*AIM OF THE TASK*.
Reproduce the entries beneath exactly, without their images.

*RECORDS PROVIDED*.
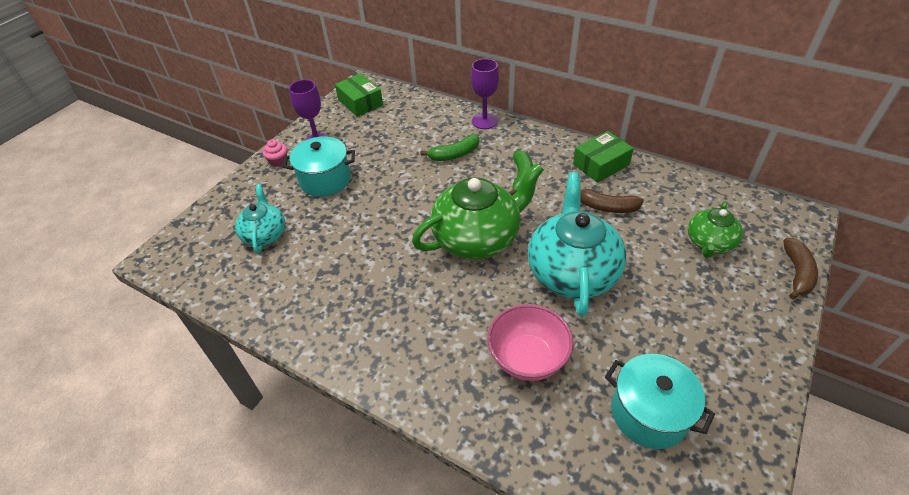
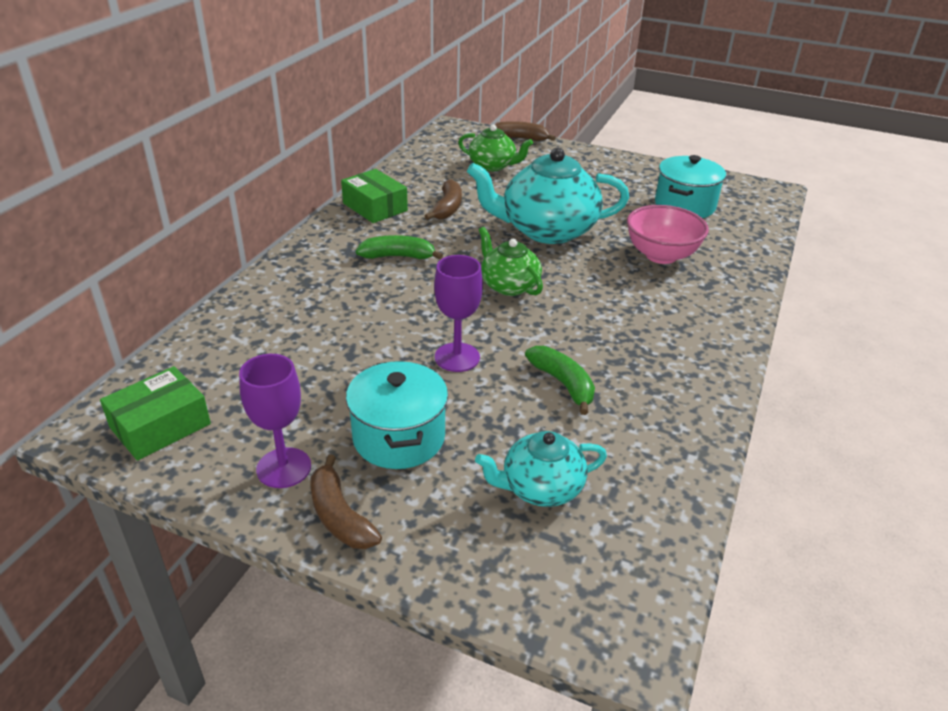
camera: 100 degrees left, 10 degrees down
(278, 161) = (339, 516): pink cupcake -> brown banana
(454, 154) = (343, 308): green banana -> green banana (563, 384)
(477, 237) = (509, 285): green teapot -> green teapot, size x0.56
(484, 121) = (264, 285): purple goblet -> purple goblet (457, 357)

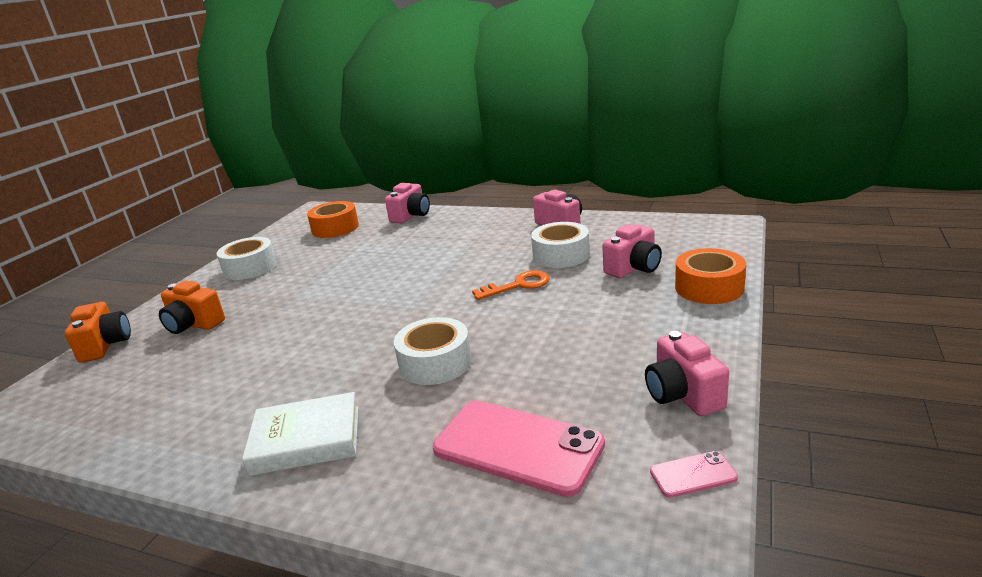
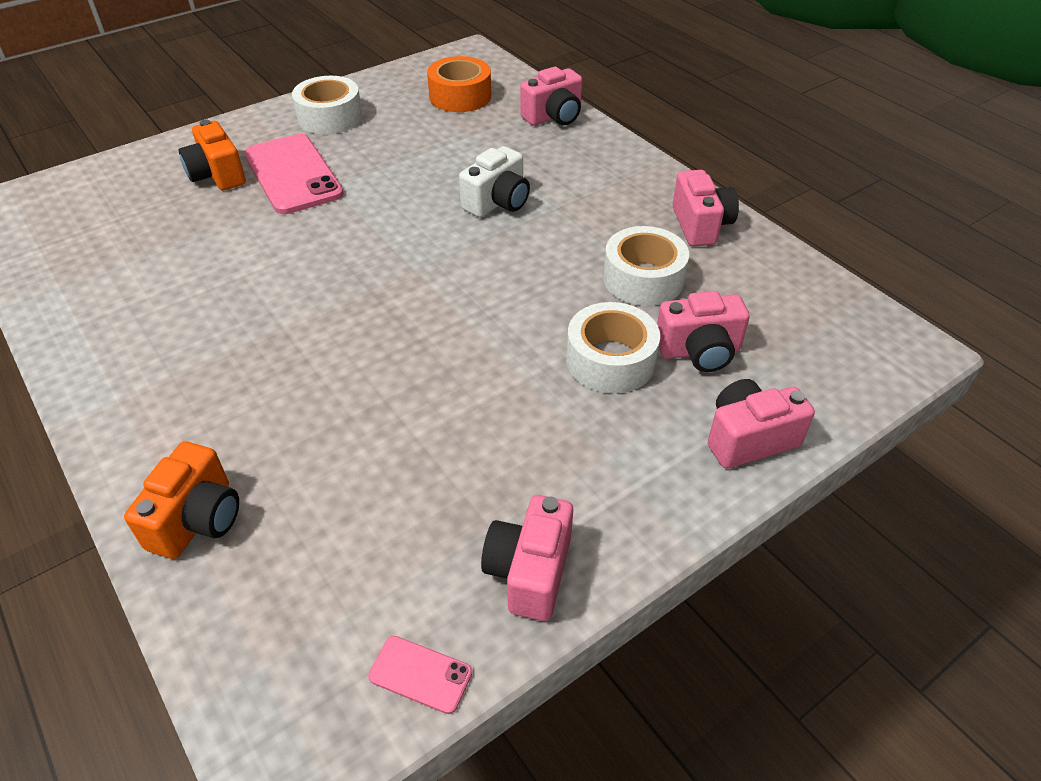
camera: 30 degrees right, 20 degrees up
(105, 345) = (134, 161): orange camera -> orange camera (197, 519)
(306, 440) = (170, 387): white book -> none
(427, 260) = (497, 202): none -> white camera
(435, 363) = (356, 362): white tape -> white tape (610, 360)
(518, 285) = (545, 300): orange key -> none
(518, 447) = (315, 521): pink phone -> pink phone (293, 174)
(709, 287) = (749, 439): orange tape -> pink camera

*FINAL ANSWER*.
camera: 100 degrees left, 10 degrees down
(278, 161) = (339, 516): pink cupcake -> brown banana
(454, 154) = (343, 308): green banana -> green banana (563, 384)
(477, 237) = (509, 285): green teapot -> green teapot, size x0.56
(484, 121) = (264, 285): purple goblet -> purple goblet (457, 357)

camera: 30 degrees right, 20 degrees up
(105, 345) = (134, 161): orange camera -> orange camera (197, 519)
(306, 440) = (170, 387): white book -> none
(427, 260) = (497, 202): none -> white camera
(435, 363) = (356, 362): white tape -> white tape (610, 360)
(518, 285) = (545, 300): orange key -> none
(518, 447) = (315, 521): pink phone -> pink phone (293, 174)
(709, 287) = (749, 439): orange tape -> pink camera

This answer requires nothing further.